[Start of Attachment]
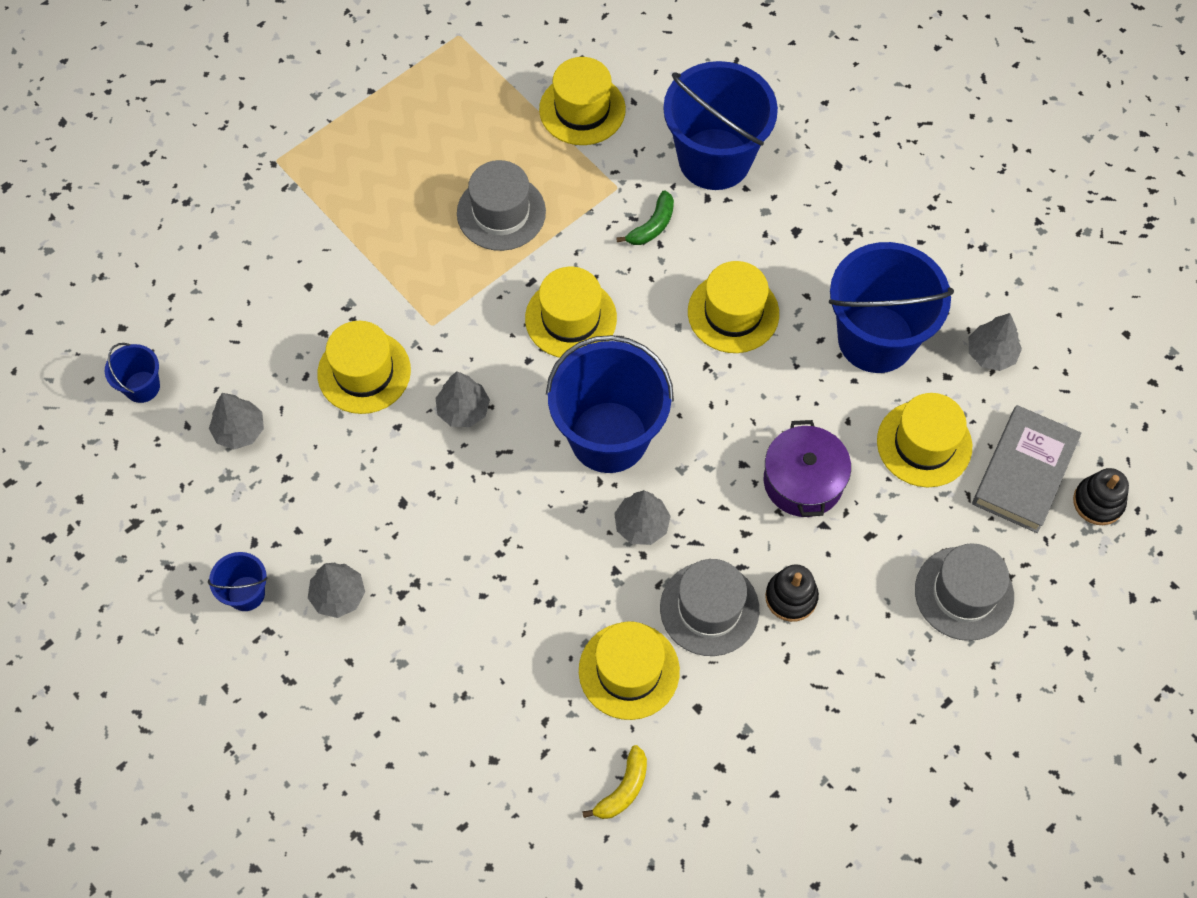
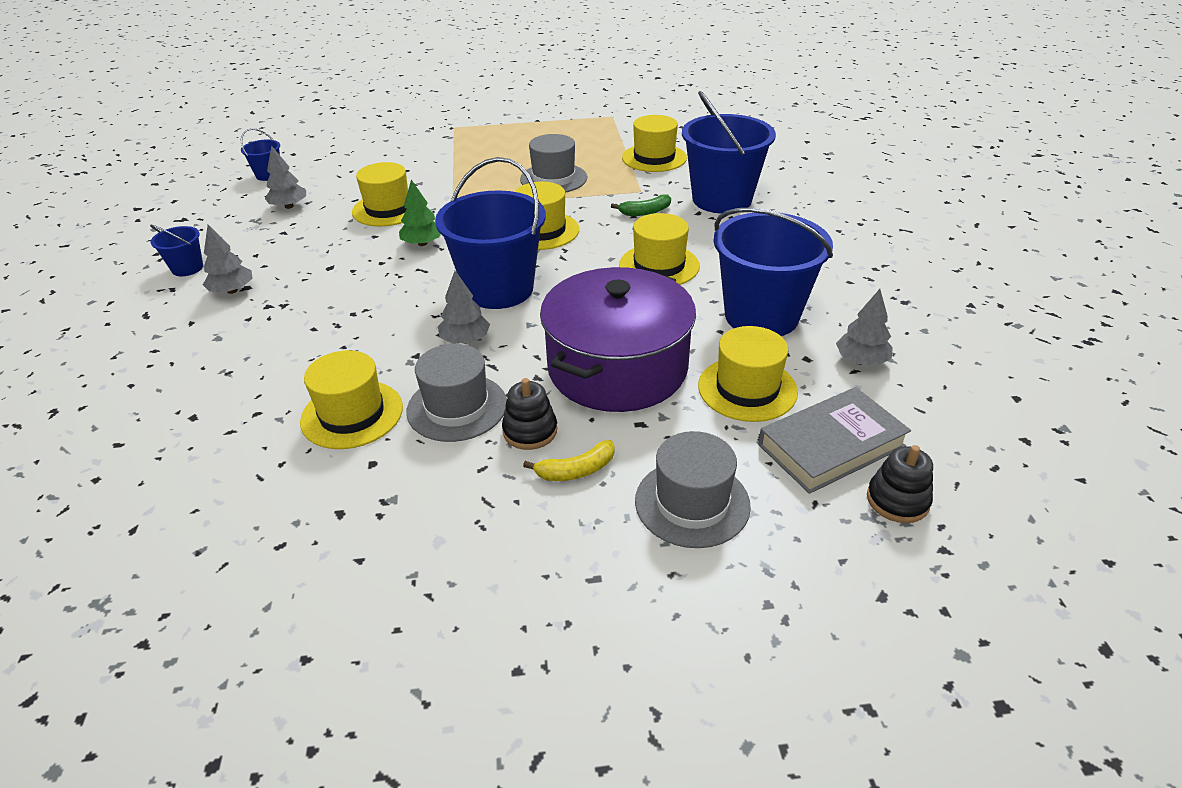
camera: 35 degrees right, 25 degrees down
(463, 410) = (422, 243): grey tree -> green tree
(623, 789) = (250, 485): yellow banana -> yellow banana (576, 470)
(803, 481) = (617, 368): purple pot -> purple pot, size x1.76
[End of Attachment]
▶ **Work instruction**
Word for word, restate the line with "(463, 410) = (422, 243): grey" and all remaining lines of the material, stopping only at the final line.

▶ **Answer to the exercise**
(463, 410) = (422, 243): grey tree -> green tree
(623, 789) = (250, 485): yellow banana -> yellow banana (576, 470)
(803, 481) = (617, 368): purple pot -> purple pot, size x1.76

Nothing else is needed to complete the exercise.